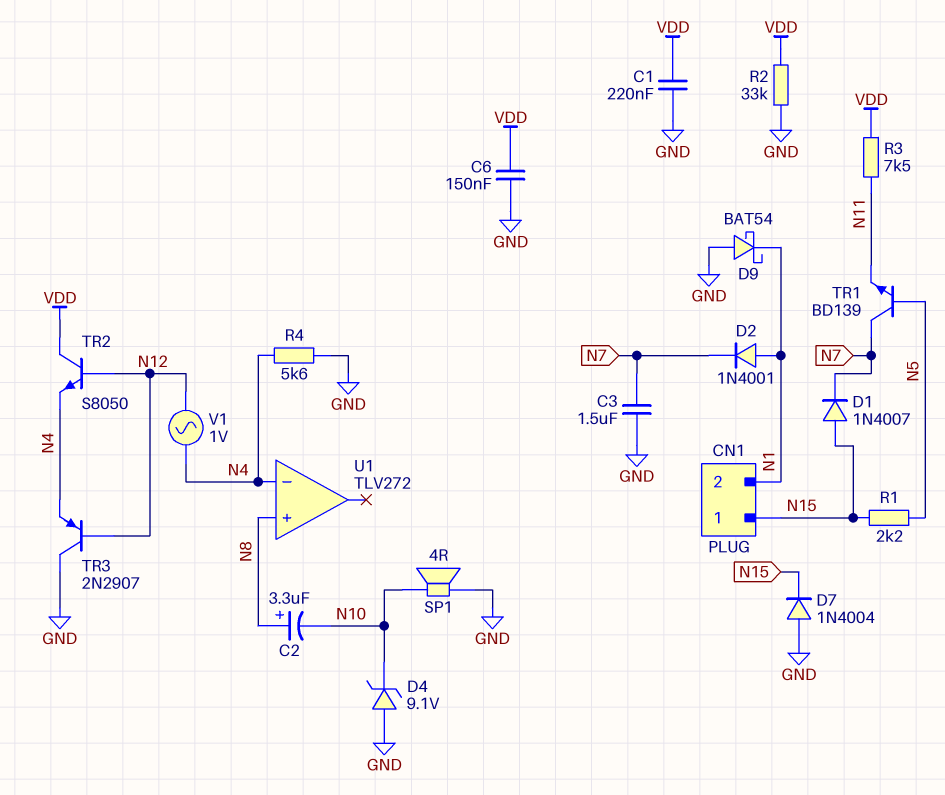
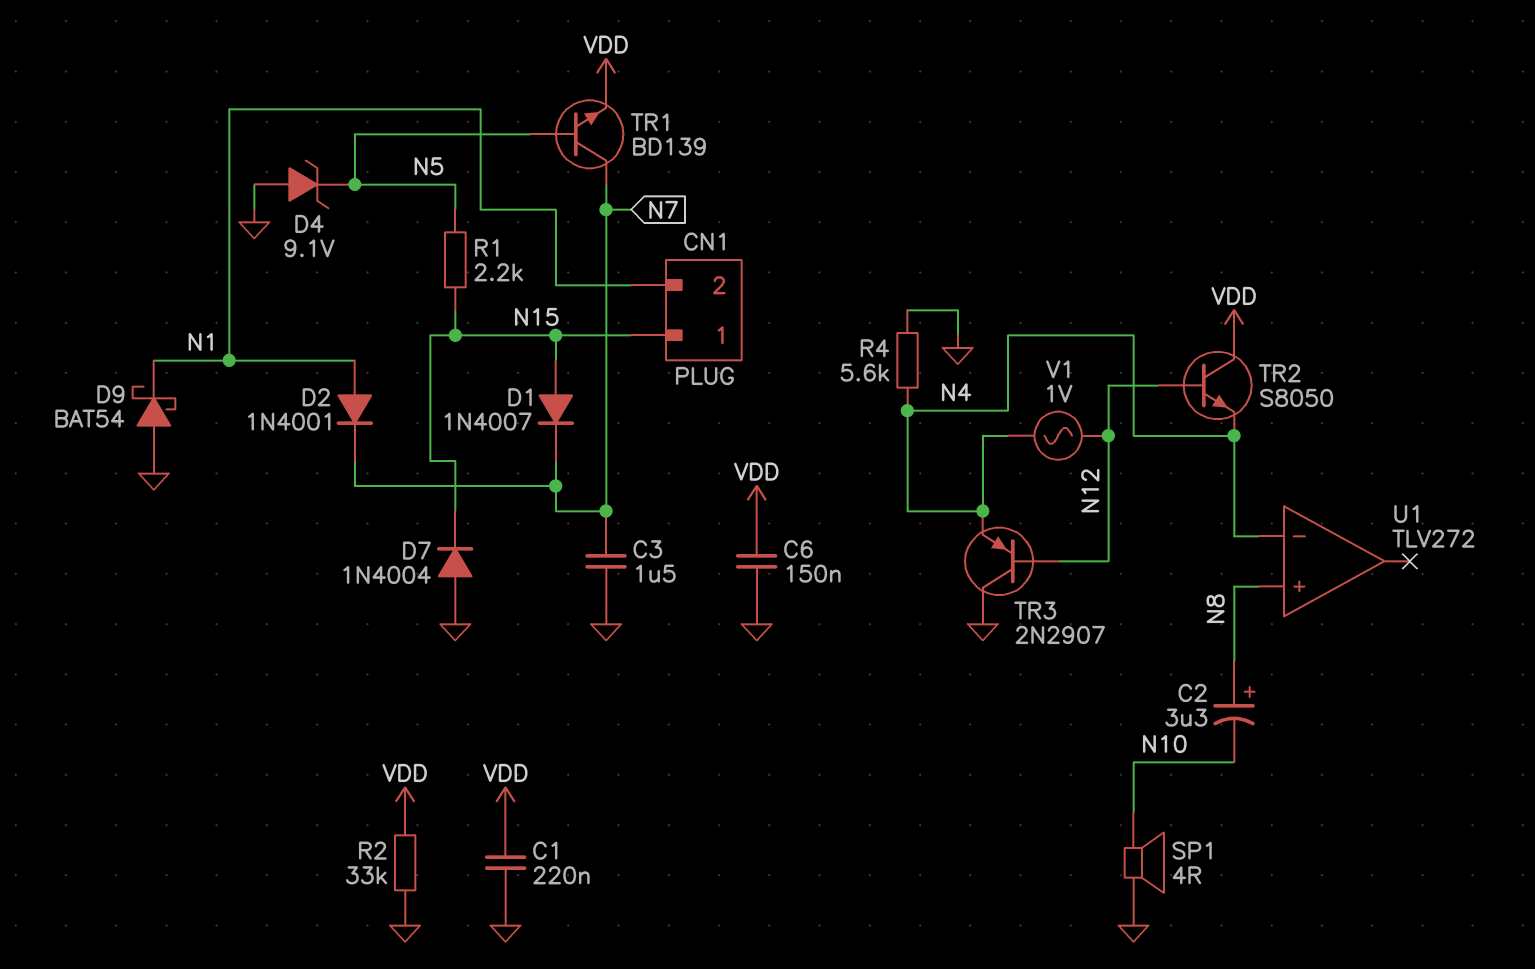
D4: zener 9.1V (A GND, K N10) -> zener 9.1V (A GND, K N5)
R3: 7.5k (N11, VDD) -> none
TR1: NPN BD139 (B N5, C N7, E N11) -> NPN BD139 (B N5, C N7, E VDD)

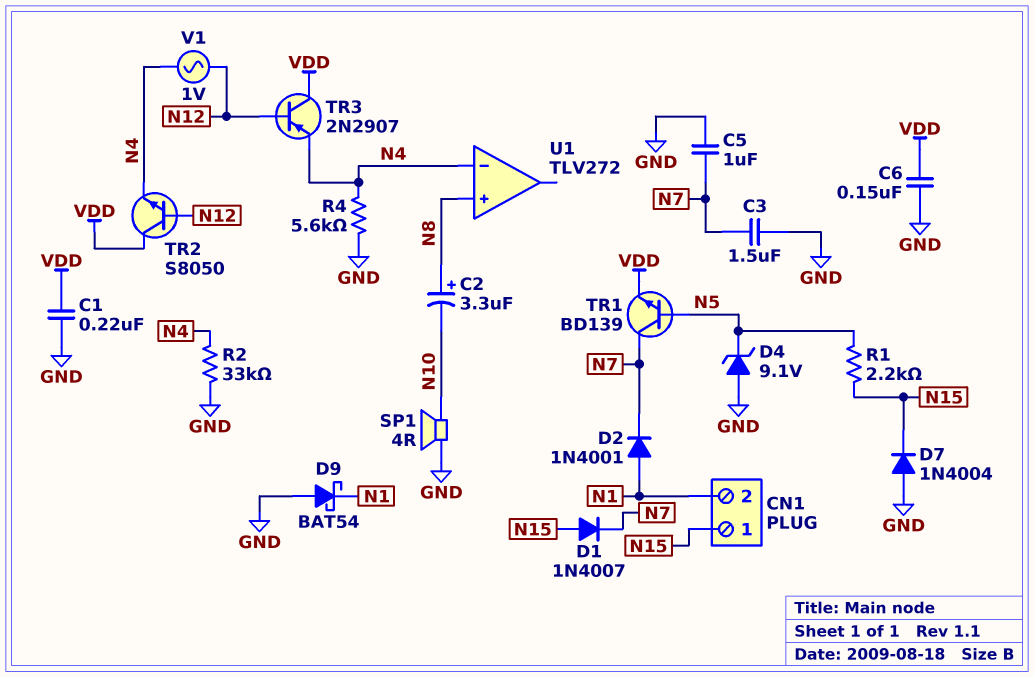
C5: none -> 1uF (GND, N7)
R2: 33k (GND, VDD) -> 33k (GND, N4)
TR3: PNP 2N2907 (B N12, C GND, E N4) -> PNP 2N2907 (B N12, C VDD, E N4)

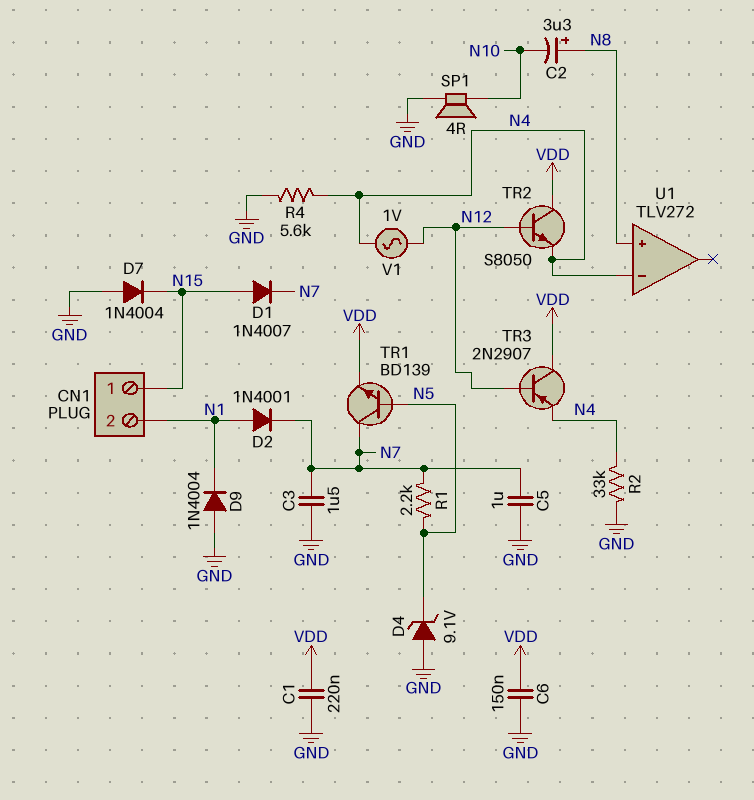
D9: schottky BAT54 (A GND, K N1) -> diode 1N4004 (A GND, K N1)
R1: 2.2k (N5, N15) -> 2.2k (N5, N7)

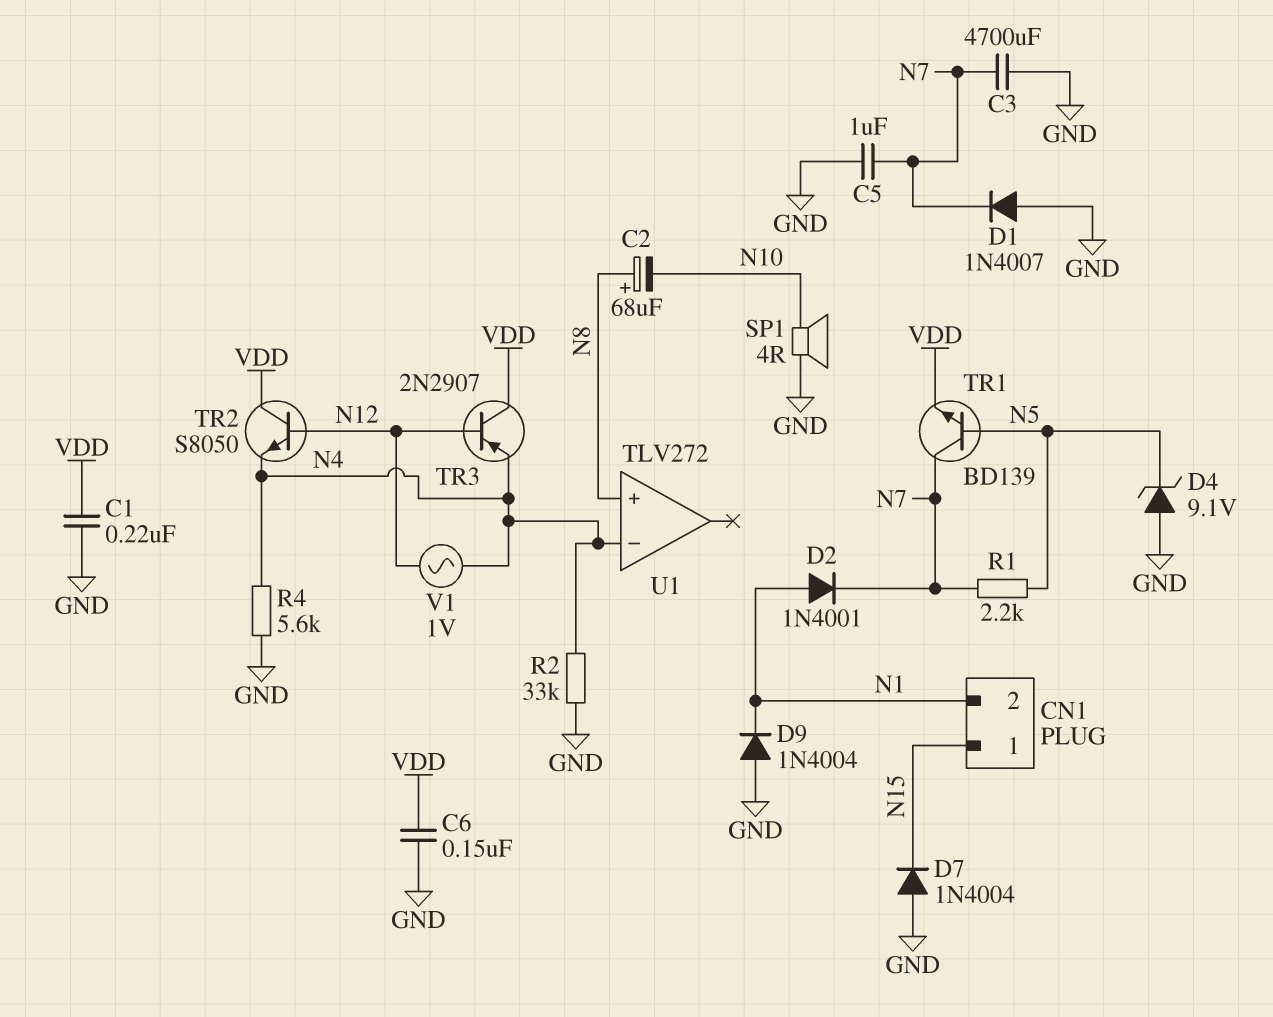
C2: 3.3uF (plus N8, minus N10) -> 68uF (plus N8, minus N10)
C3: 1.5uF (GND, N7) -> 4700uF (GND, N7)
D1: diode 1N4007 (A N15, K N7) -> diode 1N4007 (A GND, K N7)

++++++++

> _EXERCISE_
Keep the pictures out, and write out the rest of the data above word for word.

> _PROBLEM SOLUTION_
D4: zener 9.1V (A GND, K N10) -> zener 9.1V (A GND, K N5)
R3: 7.5k (N11, VDD) -> none
TR1: NPN BD139 (B N5, C N7, E N11) -> NPN BD139 (B N5, C N7, E VDD)

C5: none -> 1uF (GND, N7)
R2: 33k (GND, VDD) -> 33k (GND, N4)
TR3: PNP 2N2907 (B N12, C GND, E N4) -> PNP 2N2907 (B N12, C VDD, E N4)

D9: schottky BAT54 (A GND, K N1) -> diode 1N4004 (A GND, K N1)
R1: 2.2k (N5, N15) -> 2.2k (N5, N7)

C2: 3.3uF (plus N8, minus N10) -> 68uF (plus N8, minus N10)
C3: 1.5uF (GND, N7) -> 4700uF (GND, N7)
D1: diode 1N4007 (A N15, K N7) -> diode 1N4007 (A GND, K N7)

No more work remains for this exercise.